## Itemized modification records
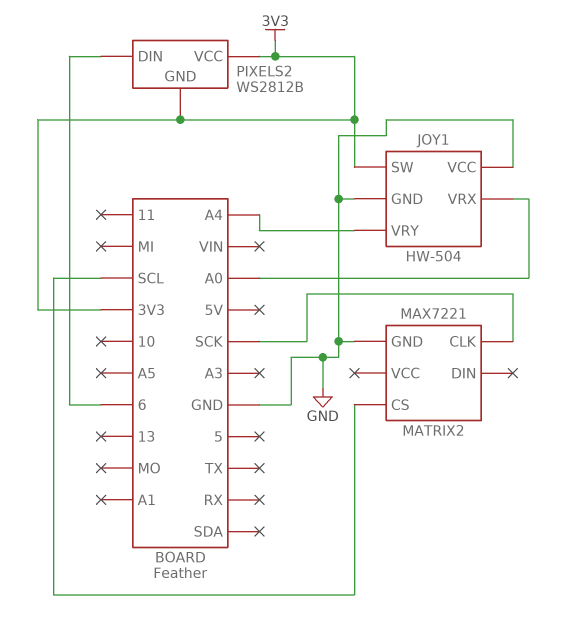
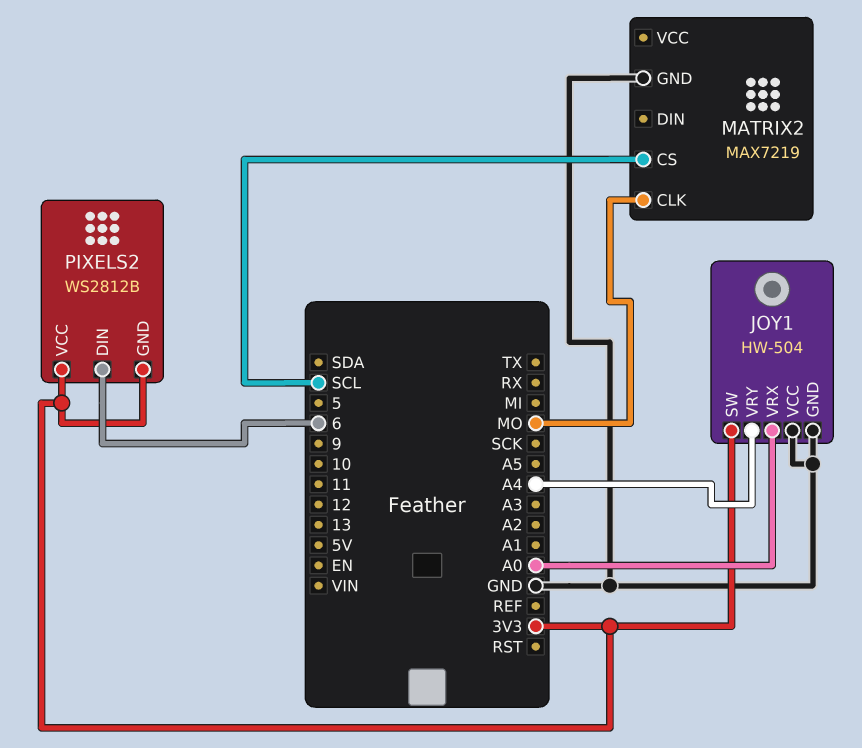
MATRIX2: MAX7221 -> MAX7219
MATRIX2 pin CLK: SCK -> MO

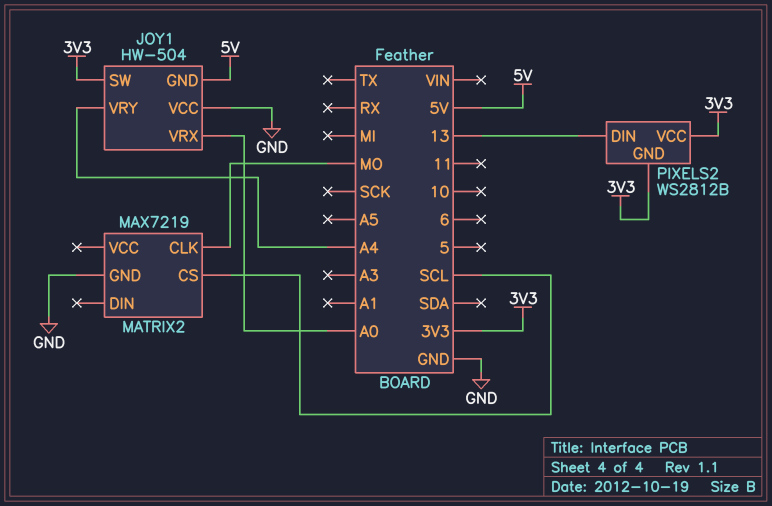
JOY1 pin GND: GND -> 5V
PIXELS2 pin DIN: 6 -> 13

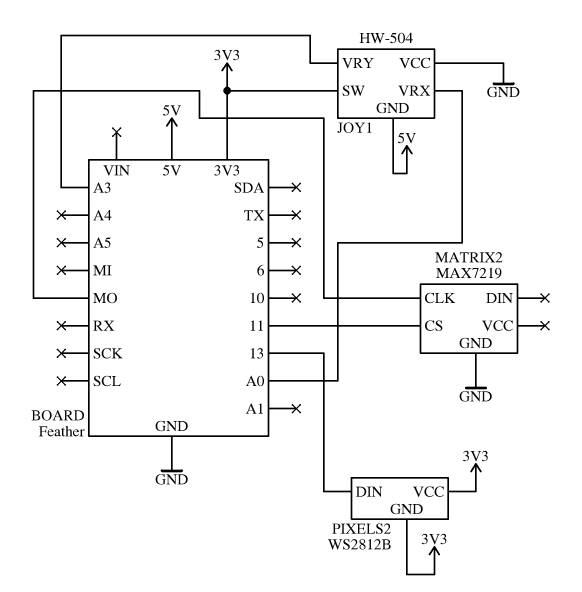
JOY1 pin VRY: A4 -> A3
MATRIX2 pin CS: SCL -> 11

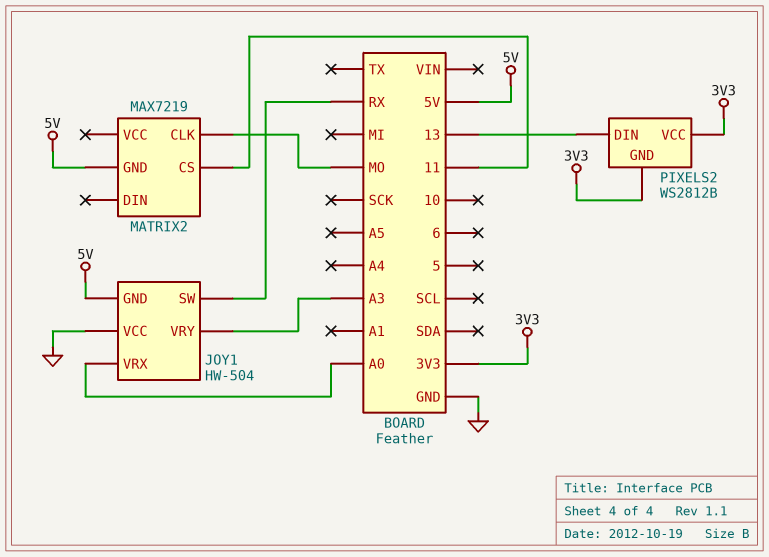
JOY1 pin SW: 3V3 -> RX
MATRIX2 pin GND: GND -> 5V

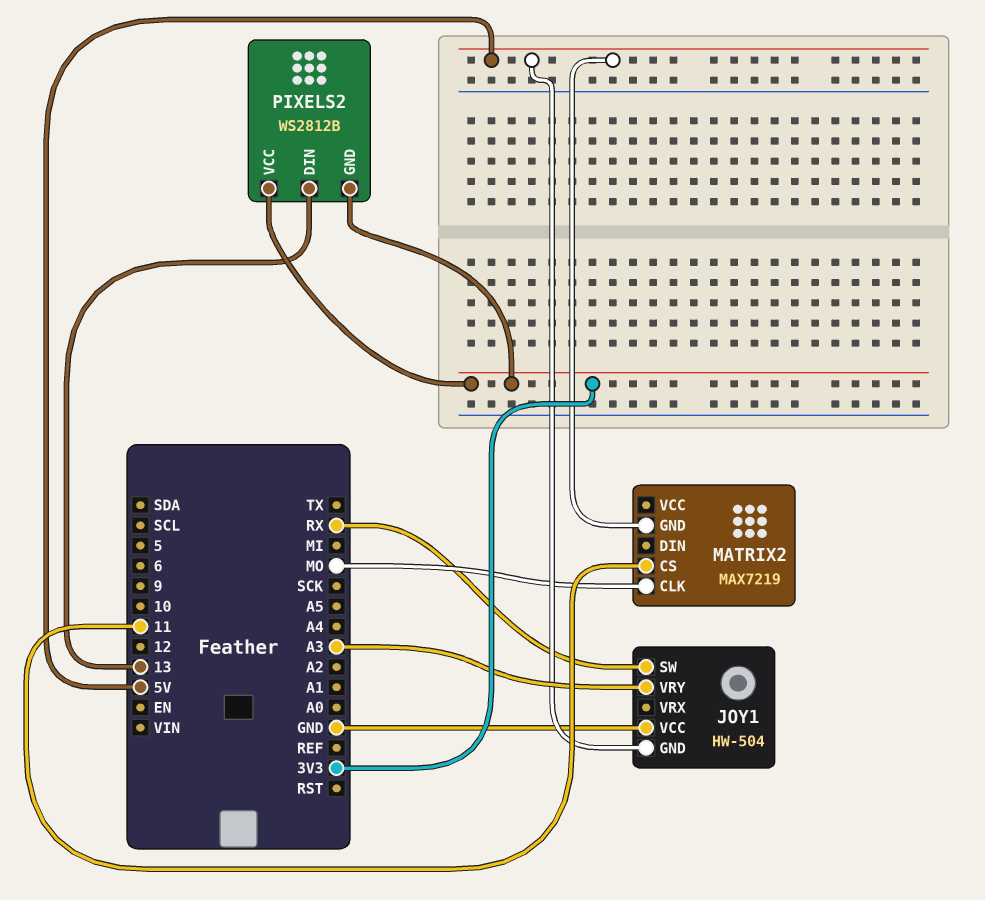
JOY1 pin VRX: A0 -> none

--

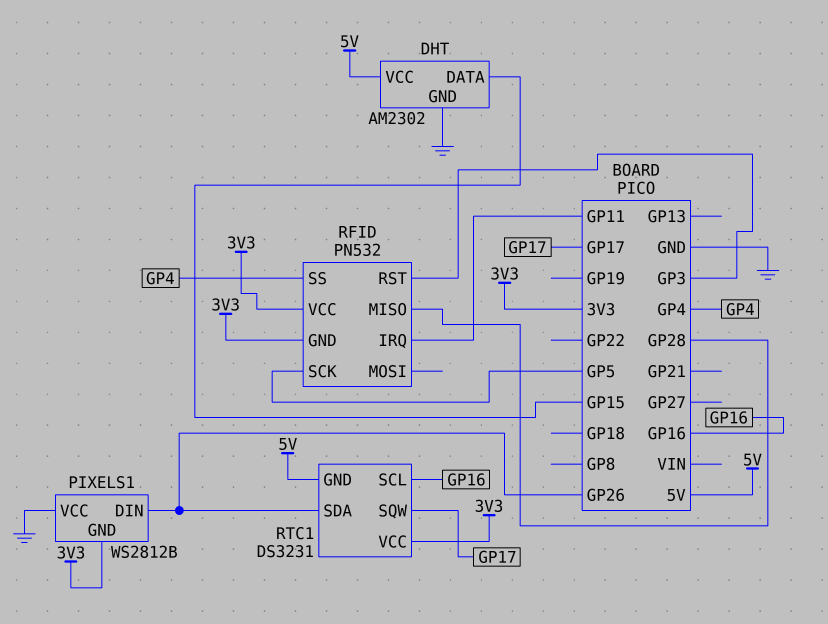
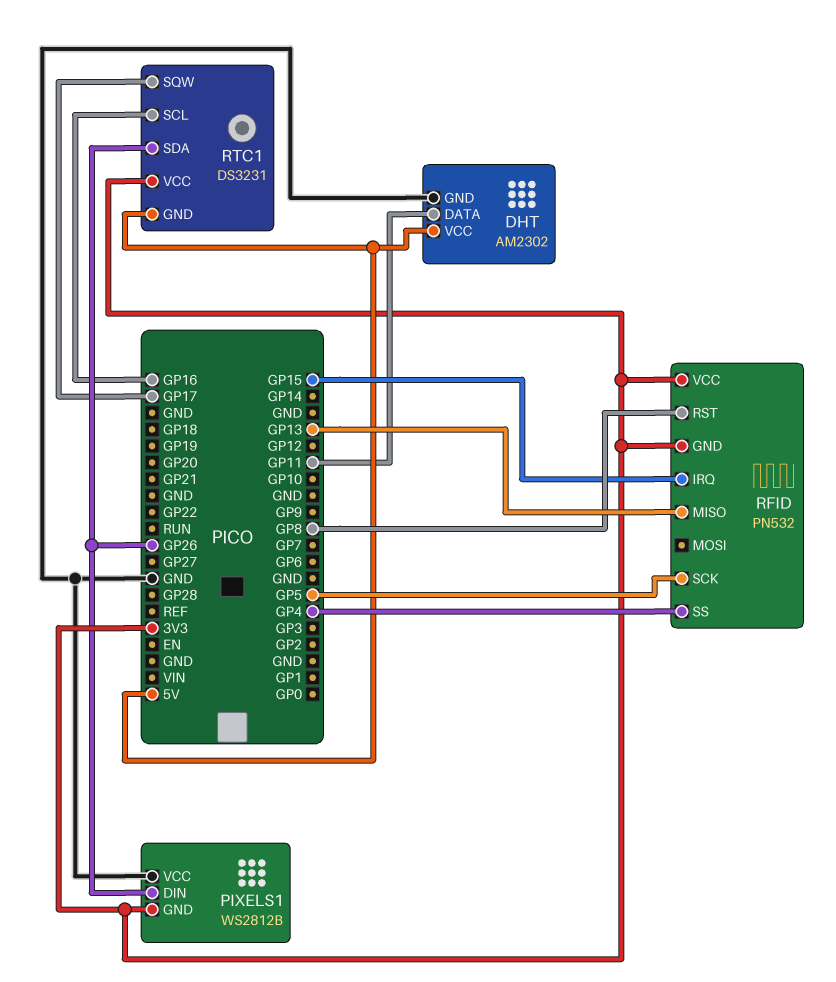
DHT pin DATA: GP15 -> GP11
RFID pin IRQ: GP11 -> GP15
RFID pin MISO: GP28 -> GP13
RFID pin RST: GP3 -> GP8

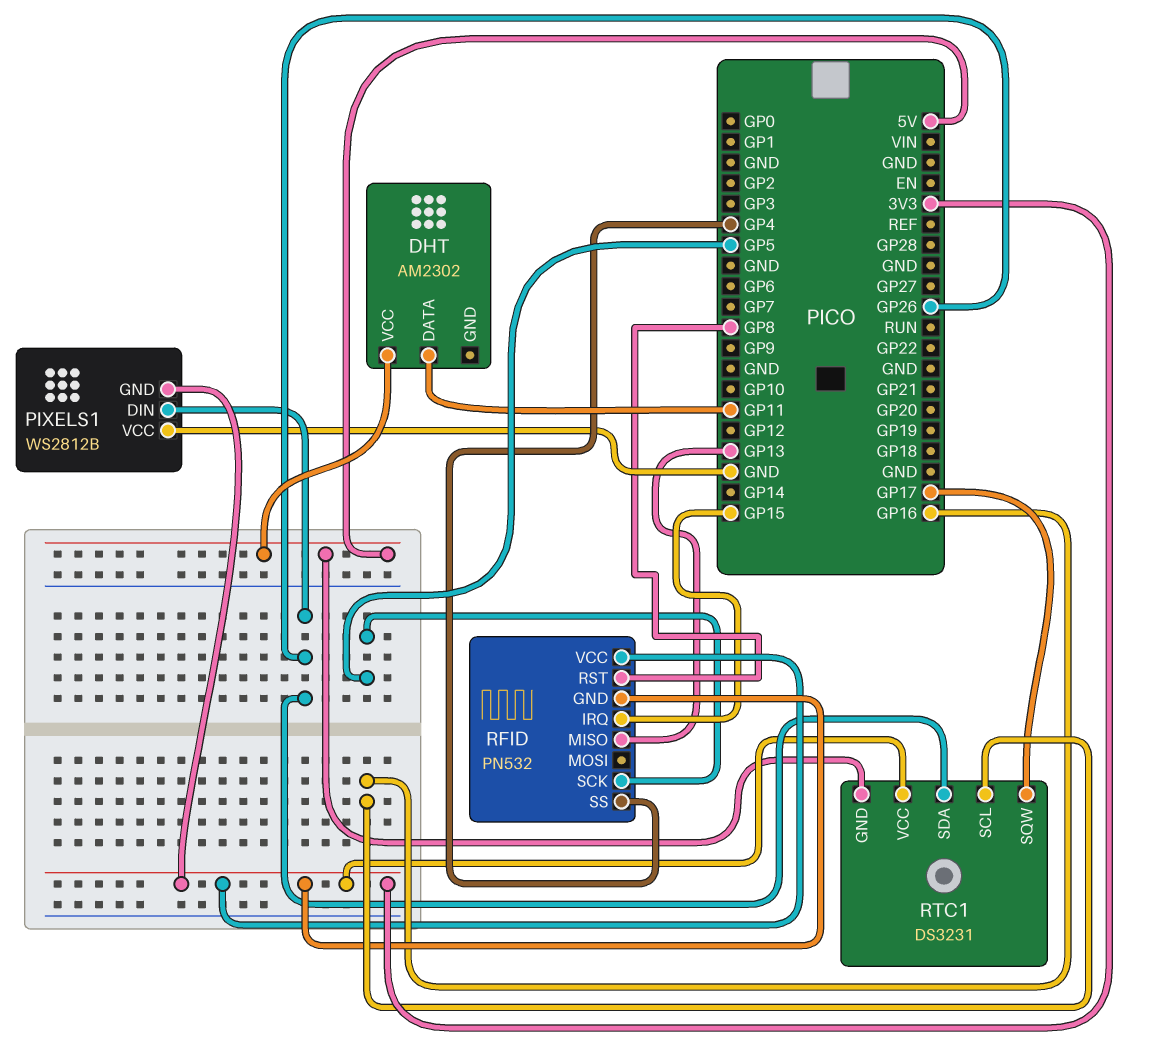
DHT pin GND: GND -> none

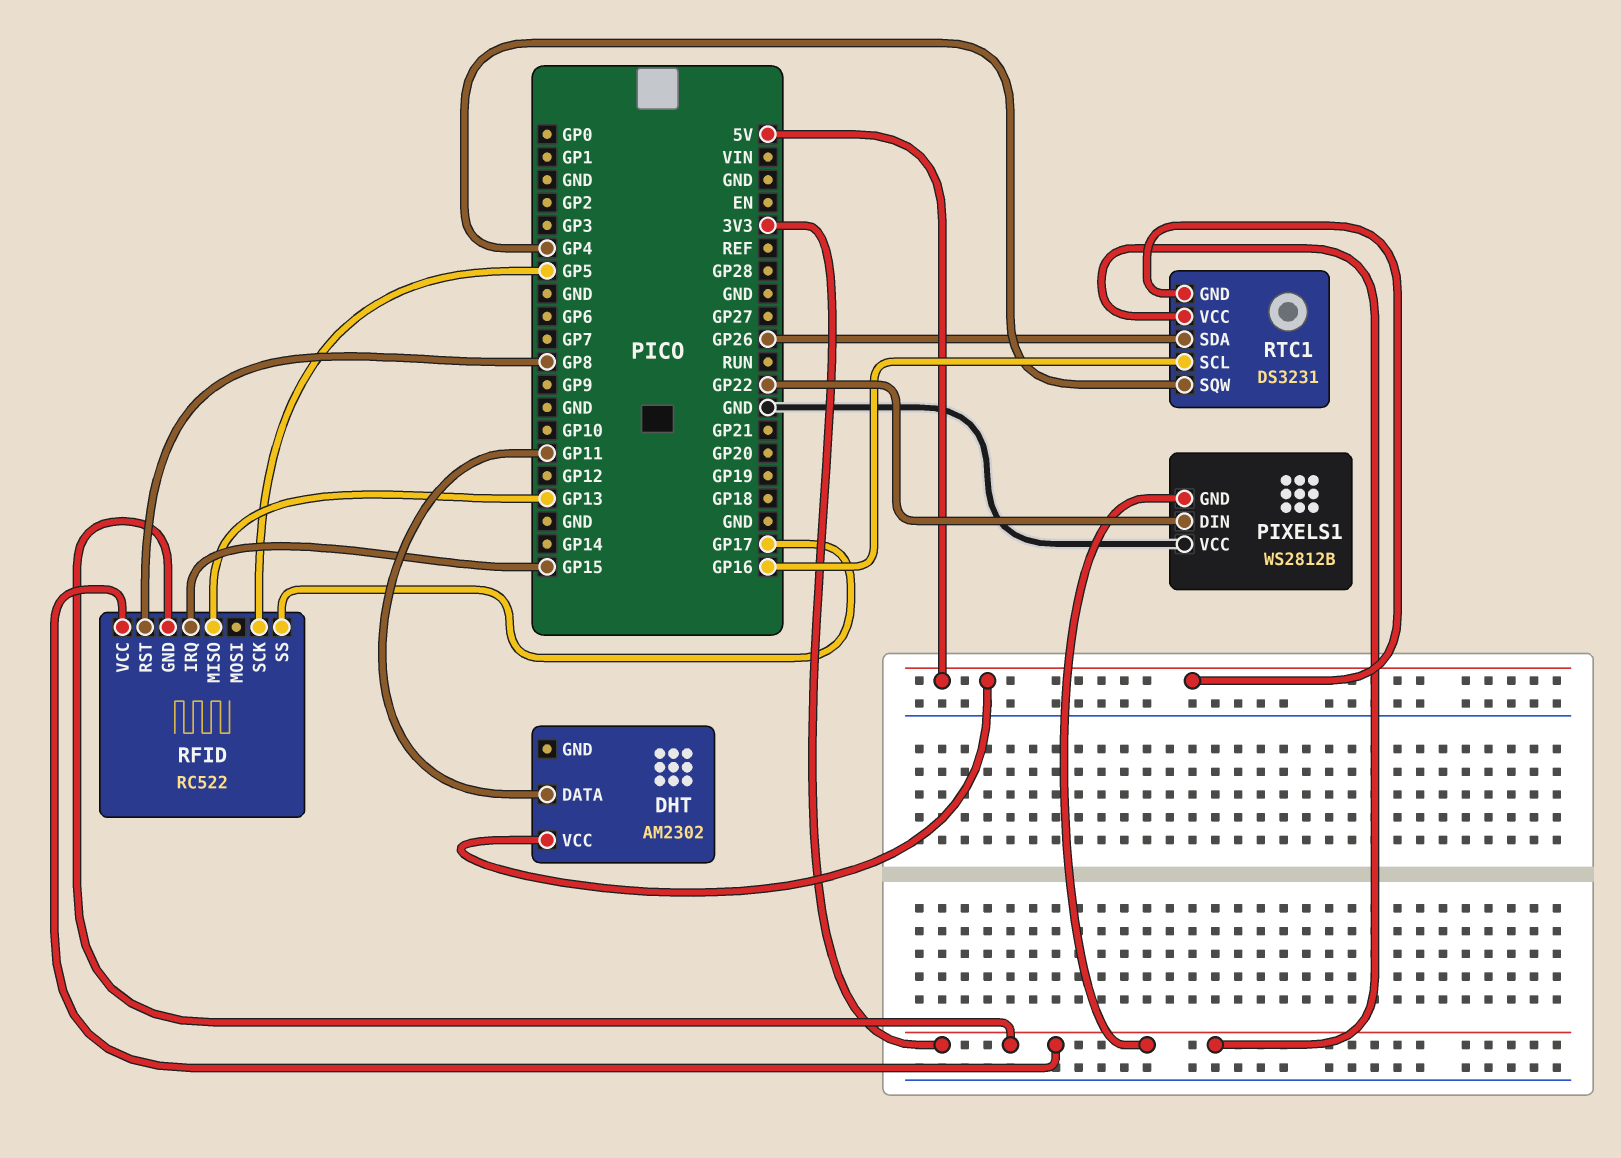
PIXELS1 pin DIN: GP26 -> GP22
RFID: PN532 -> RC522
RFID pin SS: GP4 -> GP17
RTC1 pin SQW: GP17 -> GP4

## Activity
Retype the lines above exactly as they appear, from the line containing "MATRIX2: MAX7221 -> MAX7219" through the line containing "JOY1 pin VRX: A0 -> none", and leave out any pictures.

## Answer section
MATRIX2: MAX7221 -> MAX7219
MATRIX2 pin CLK: SCK -> MO

JOY1 pin GND: GND -> 5V
PIXELS2 pin DIN: 6 -> 13

JOY1 pin VRY: A4 -> A3
MATRIX2 pin CS: SCL -> 11

JOY1 pin SW: 3V3 -> RX
MATRIX2 pin GND: GND -> 5V

JOY1 pin VRX: A0 -> none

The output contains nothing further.